§ **Data segment**

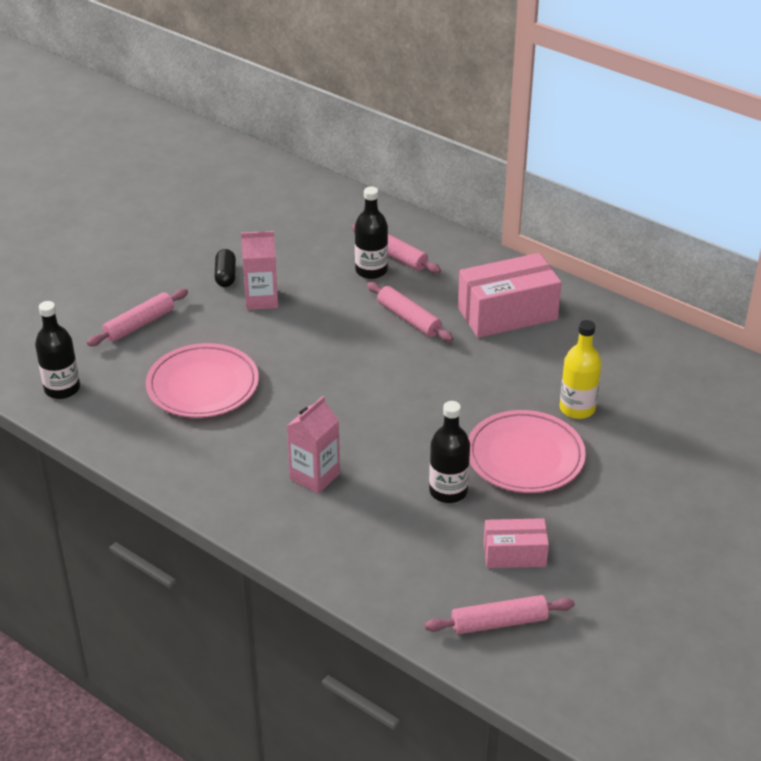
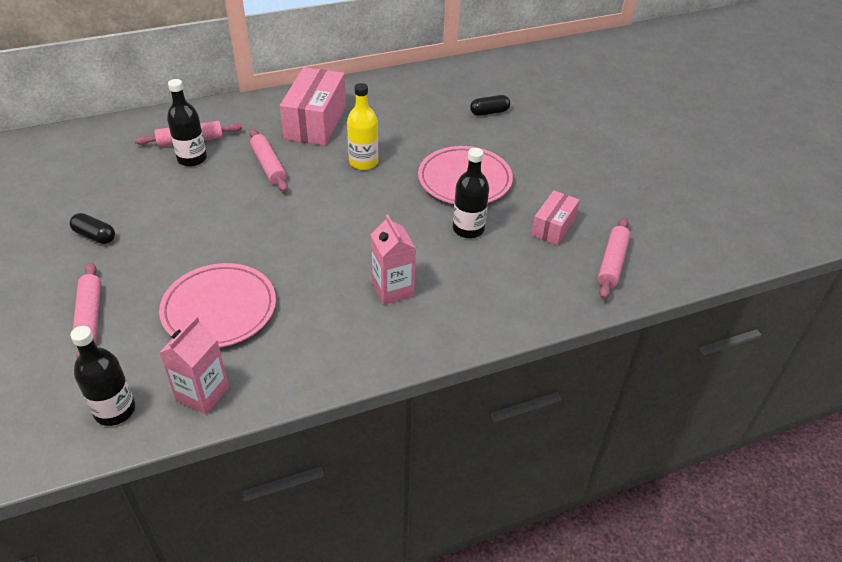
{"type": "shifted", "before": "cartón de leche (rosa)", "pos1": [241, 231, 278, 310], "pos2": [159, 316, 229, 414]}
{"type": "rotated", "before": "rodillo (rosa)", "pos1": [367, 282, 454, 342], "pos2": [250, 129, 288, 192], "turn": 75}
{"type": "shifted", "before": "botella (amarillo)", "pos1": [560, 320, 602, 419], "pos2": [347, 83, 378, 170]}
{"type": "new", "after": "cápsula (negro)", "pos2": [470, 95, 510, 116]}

§ **Work to complete**
All lines above must be repeated exactly, and the pictures must be omitted.

§ **Answer to this task**
{"type": "shifted", "before": "cartón de leche (rosa)", "pos1": [241, 231, 278, 310], "pos2": [159, 316, 229, 414]}
{"type": "rotated", "before": "rodillo (rosa)", "pos1": [367, 282, 454, 342], "pos2": [250, 129, 288, 192], "turn": 75}
{"type": "shifted", "before": "botella (amarillo)", "pos1": [560, 320, 602, 419], "pos2": [347, 83, 378, 170]}
{"type": "new", "after": "cápsula (negro)", "pos2": [470, 95, 510, 116]}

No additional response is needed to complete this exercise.